# WHAT THIS TASK INVOLVES
Go to the line containing "grey cone I3 level 2 -> grey cone F11 level 2" below; retype it and all following lines exactly, and leave out the pictures.
══ LISTED ENTRIES ══
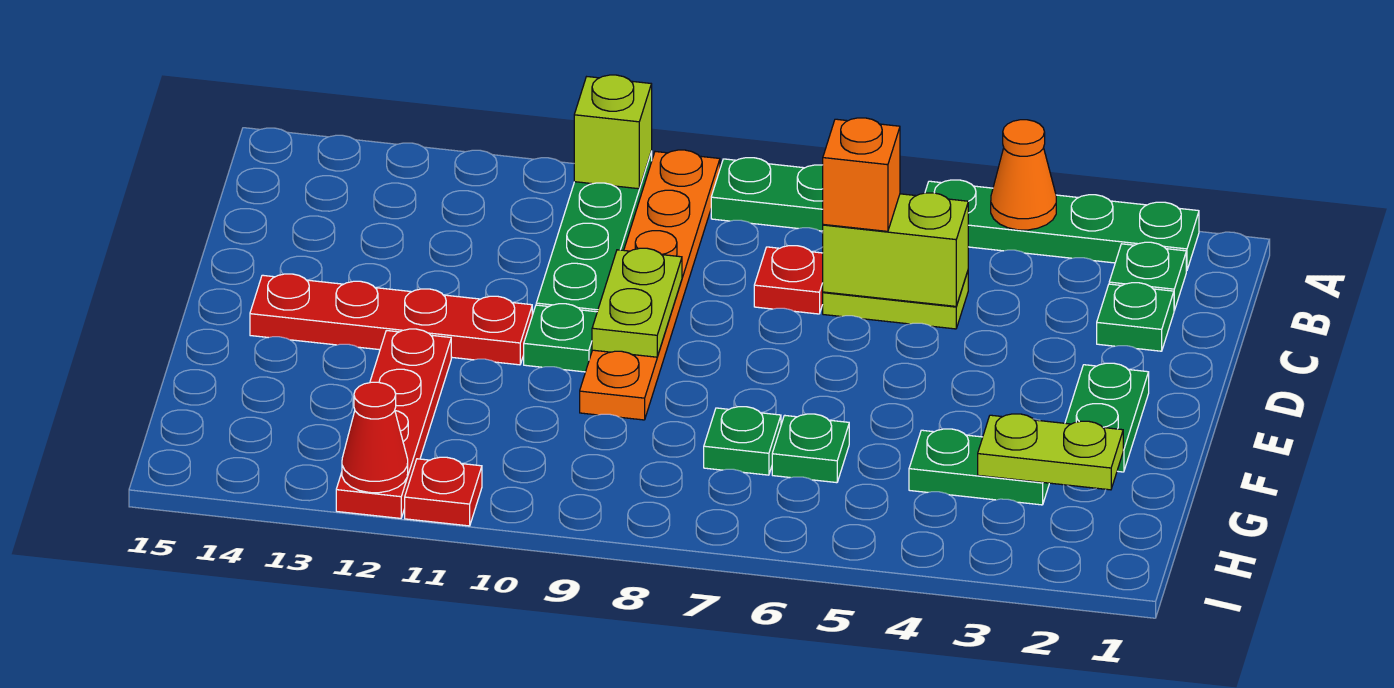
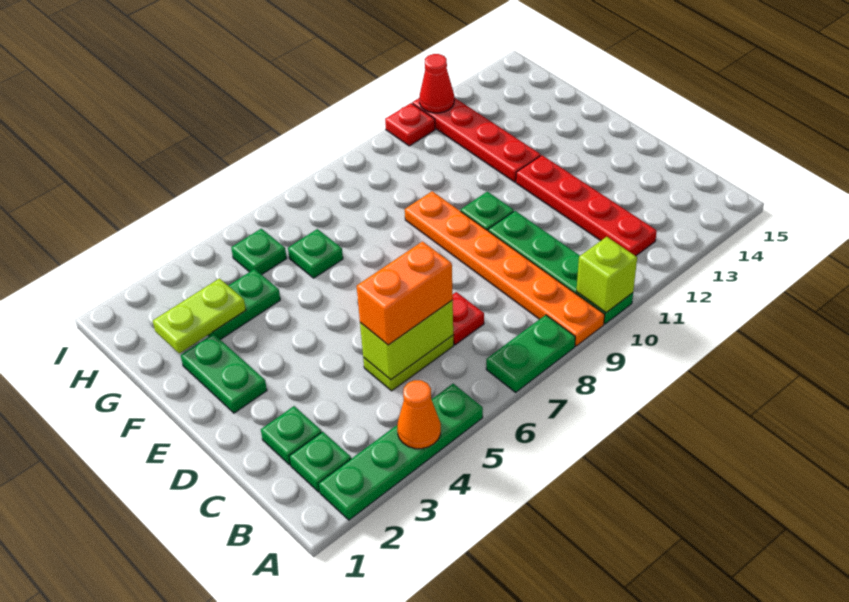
orange brick C6 level 3 -> orange brick C5:C6 level 3
lime plate D9:E9 level 2 -> none
red plate E11:E14 level 1 -> red plate B12:E12 level 1
green plate G7 level 1 -> green plate H5 level 1

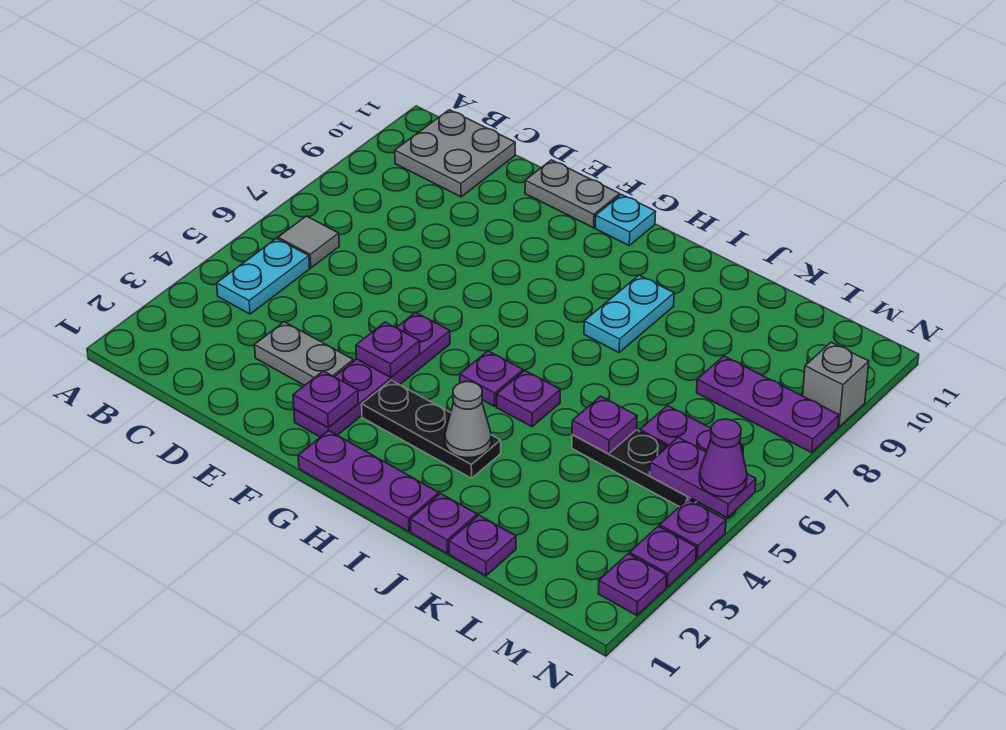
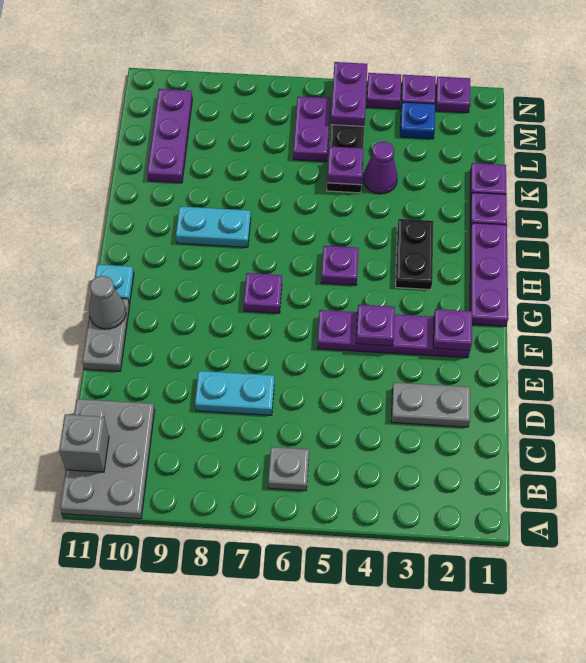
cyan plate B4:B5 level 1 -> cyan plate D7:D8 level 1
grey tile B6 level 1 -> grey plate B6 level 1
grey plate B10:C11 level 1 -> grey plate A10:C11 level 1
grey plate D3:E3 level 1 -> grey plate D2:D3 level 1
black plate G3:I3 level 1 -> black plate H3:I3 level 1
grey cone I3 level 2 -> grey cone F11 level 2
purple plate I5 level 1 -> purple plate G7 level 1
purple plate L8:N8 level 1 -> purple plate K10:M10 level 1
none -> blue plate M3 level 1
purple cone N5 level 3 -> purple cone K4 level 1
grey brick N9 level 1 -> grey brick B11 level 2

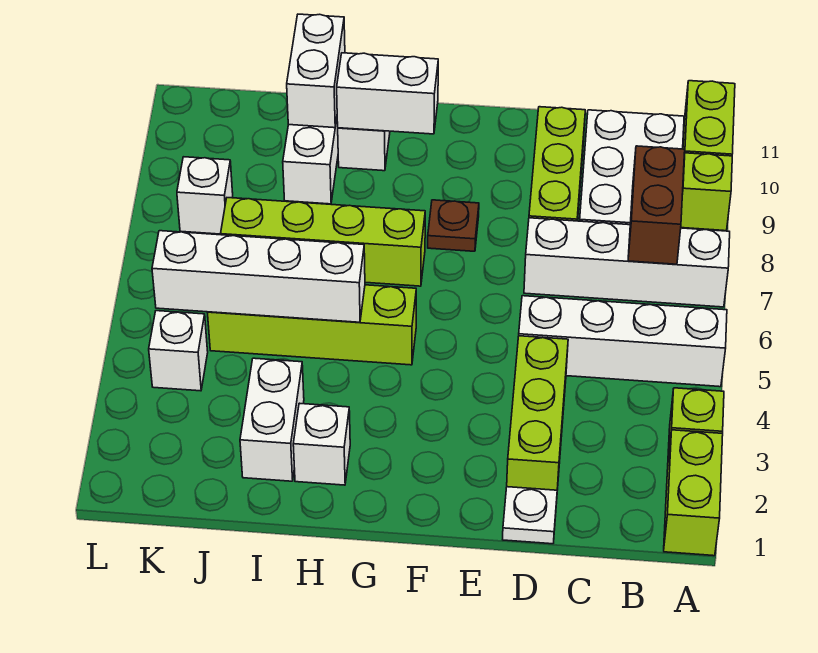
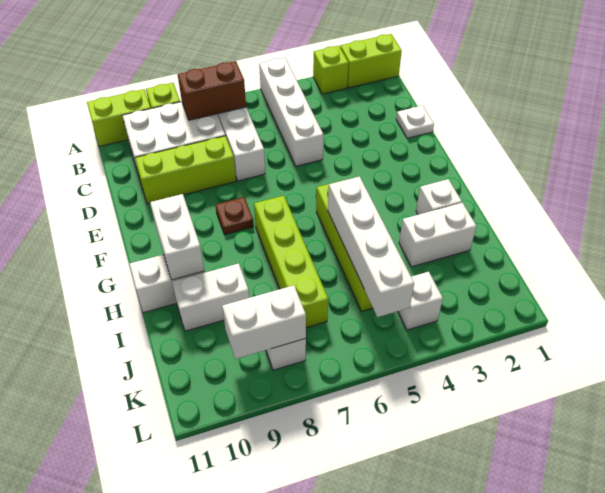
lime brick D2:D4 level 1 -> none
white brick I10:I11 level 2 -> white brick K8:K9 level 2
═══
# OUTPUT BELOW
grey cone I3 level 2 -> grey cone F11 level 2
purple plate I5 level 1 -> purple plate G7 level 1
purple plate L8:N8 level 1 -> purple plate K10:M10 level 1
none -> blue plate M3 level 1
purple cone N5 level 3 -> purple cone K4 level 1
grey brick N9 level 1 -> grey brick B11 level 2

lime brick D2:D4 level 1 -> none
white brick I10:I11 level 2 -> white brick K8:K9 level 2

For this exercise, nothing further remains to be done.